* [Activity]
Return every line of the records below verbatim, with no pictures in the copy.

Before-and-after scene images
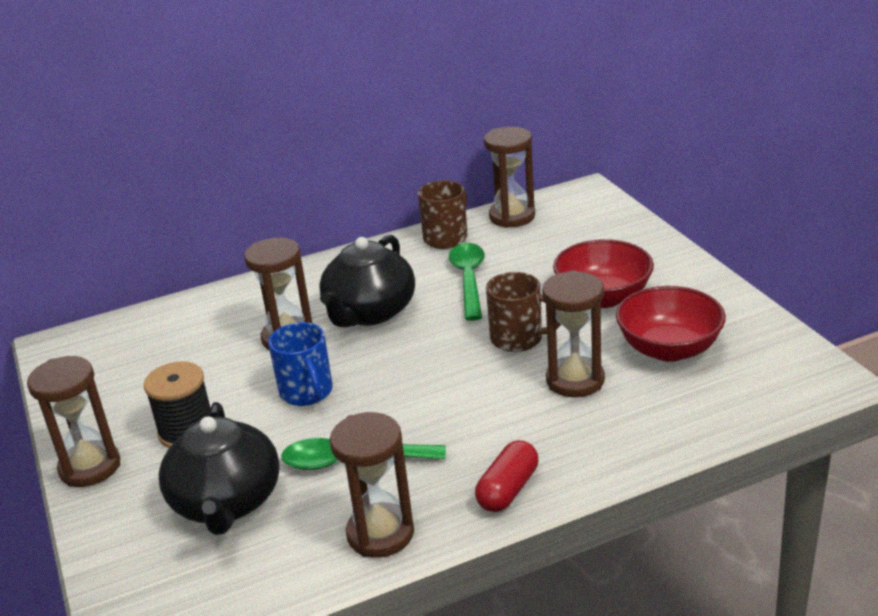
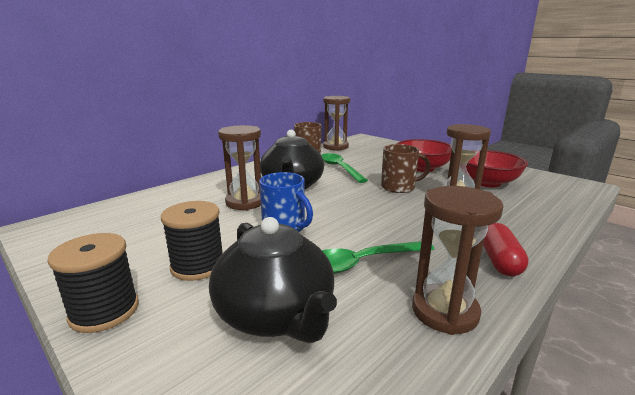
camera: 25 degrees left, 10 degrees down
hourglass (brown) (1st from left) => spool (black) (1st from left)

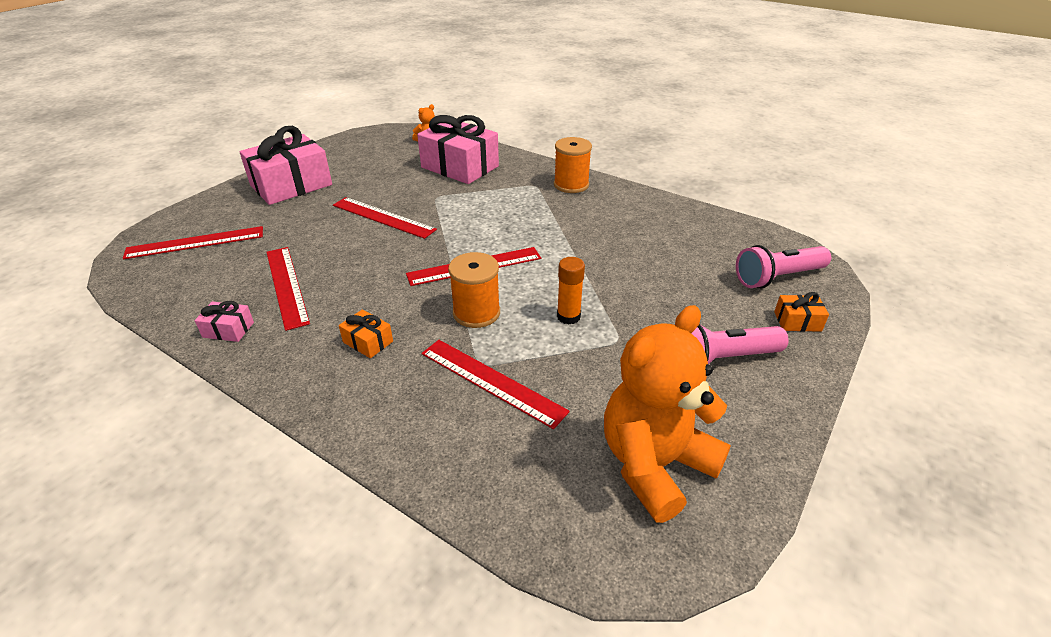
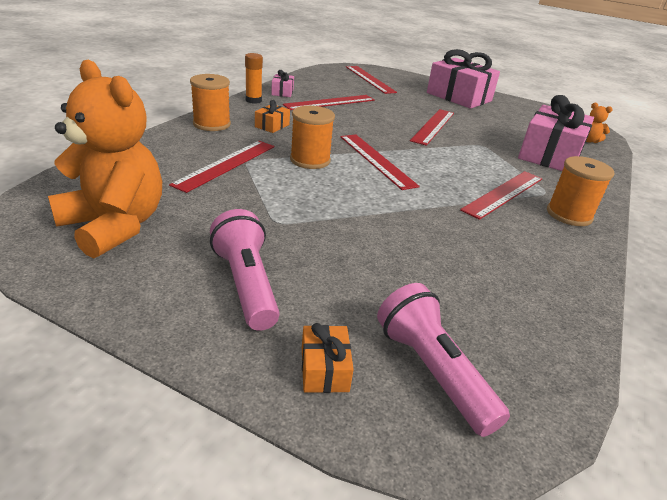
camera: 80 degrees right, 5 degrees down
glue stick (orange), moved
nothing => spool (orange) (1st from left)
nothing => ruler (red) (6th from left)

* [Task output]
camera: 25 degrees left, 10 degrees down
hourglass (brown) (1st from left) => spool (black) (1st from left)

camera: 80 degrees right, 5 degrees down
glue stick (orange), moved
nothing => spool (orange) (1st from left)
nothing => ruler (red) (6th from left)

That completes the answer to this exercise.